_EXERCISE AIM_
Using the data below, output a verbatim copy of the lines between the one holding "camera: 100 degrees right, 0 degrees up" and the one holding "(362, 285) = (268, 616): red", inclusive, without any pictures.

######

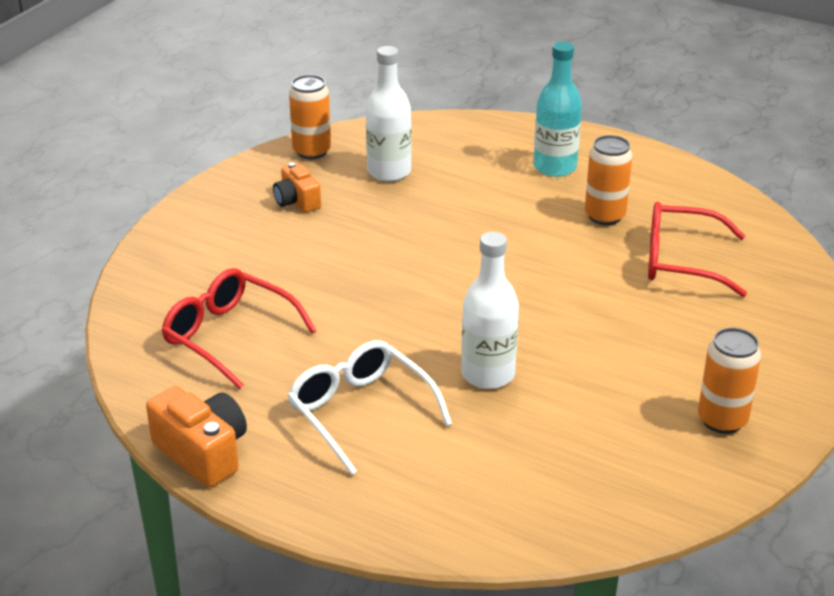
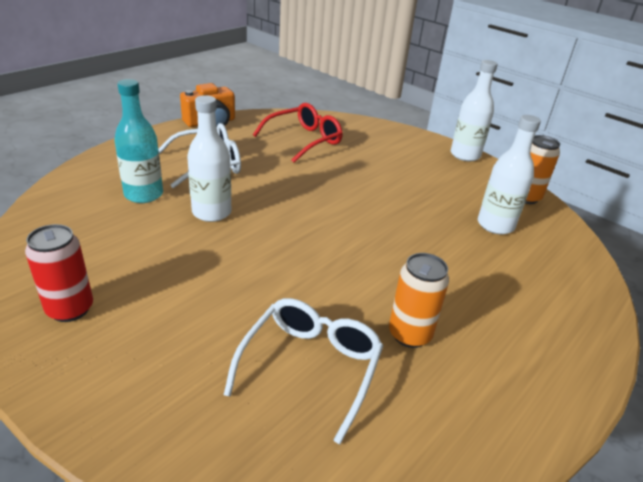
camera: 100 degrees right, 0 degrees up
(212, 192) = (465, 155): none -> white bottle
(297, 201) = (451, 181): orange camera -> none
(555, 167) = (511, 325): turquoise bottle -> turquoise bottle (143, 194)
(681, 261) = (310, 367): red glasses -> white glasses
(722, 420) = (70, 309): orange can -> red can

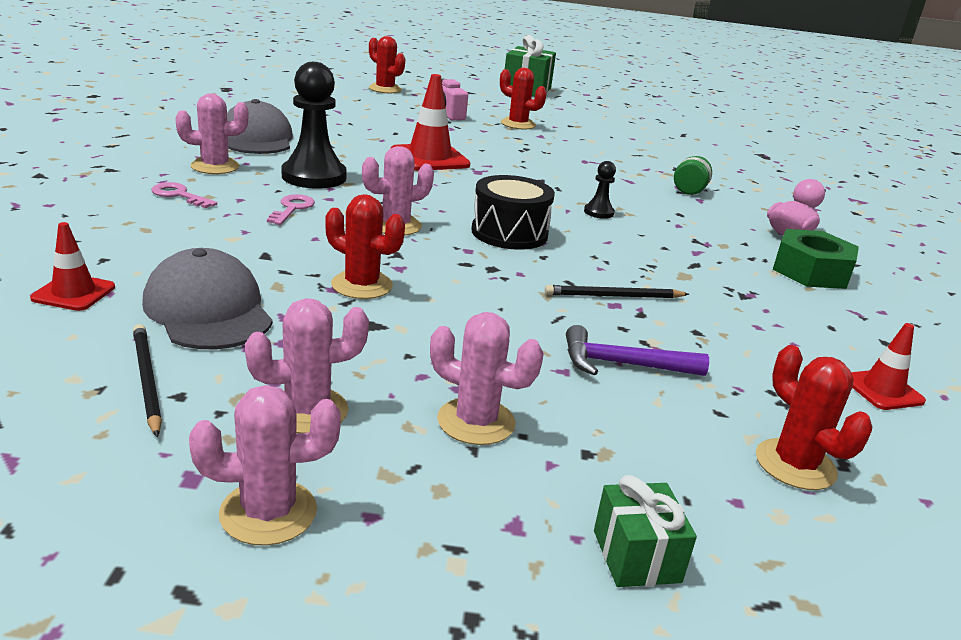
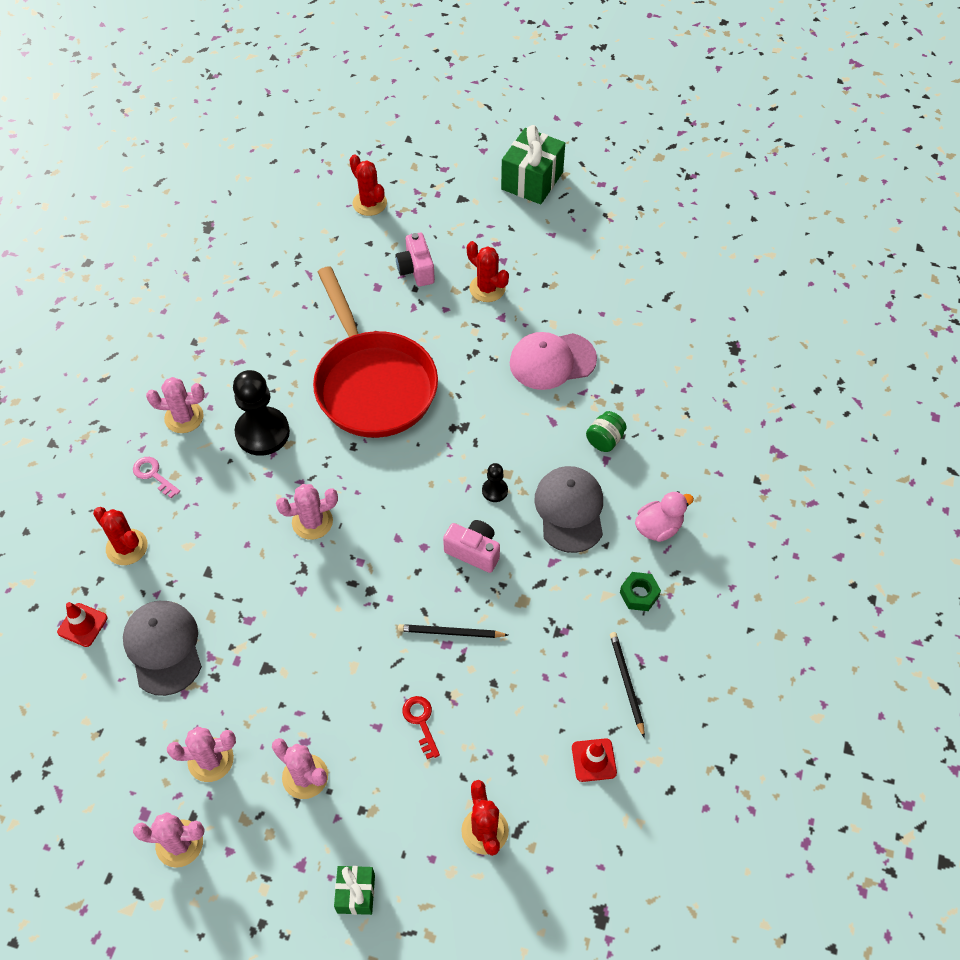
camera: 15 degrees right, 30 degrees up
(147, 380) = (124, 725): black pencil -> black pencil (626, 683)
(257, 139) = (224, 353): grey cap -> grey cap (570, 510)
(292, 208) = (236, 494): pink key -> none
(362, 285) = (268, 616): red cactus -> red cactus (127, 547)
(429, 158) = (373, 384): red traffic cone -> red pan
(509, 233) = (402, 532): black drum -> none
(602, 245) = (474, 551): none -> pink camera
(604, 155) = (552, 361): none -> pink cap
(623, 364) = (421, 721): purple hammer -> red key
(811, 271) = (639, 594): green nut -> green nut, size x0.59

######

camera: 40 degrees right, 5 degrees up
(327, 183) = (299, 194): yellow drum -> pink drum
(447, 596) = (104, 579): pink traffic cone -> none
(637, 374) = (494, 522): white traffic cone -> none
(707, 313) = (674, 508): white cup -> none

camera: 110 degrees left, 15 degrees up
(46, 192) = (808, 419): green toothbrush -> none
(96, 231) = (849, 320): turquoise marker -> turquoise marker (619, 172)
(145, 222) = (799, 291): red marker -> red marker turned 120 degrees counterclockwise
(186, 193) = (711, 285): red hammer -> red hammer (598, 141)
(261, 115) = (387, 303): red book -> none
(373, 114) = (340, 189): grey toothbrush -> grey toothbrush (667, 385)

######

_ANSWER AREA_
camera: 100 degrees right, 0 degrees up
(212, 192) = (465, 155): none -> white bottle
(297, 201) = (451, 181): orange camera -> none
(555, 167) = (511, 325): turquoise bottle -> turquoise bottle (143, 194)
(681, 261) = (310, 367): red glasses -> white glasses
(722, 420) = (70, 309): orange can -> red can

camera: 15 degrees right, 30 degrees up
(147, 380) = (124, 725): black pencil -> black pencil (626, 683)
(257, 139) = (224, 353): grey cap -> grey cap (570, 510)
(292, 208) = (236, 494): pink key -> none
(362, 285) = (268, 616): red cactus -> red cactus (127, 547)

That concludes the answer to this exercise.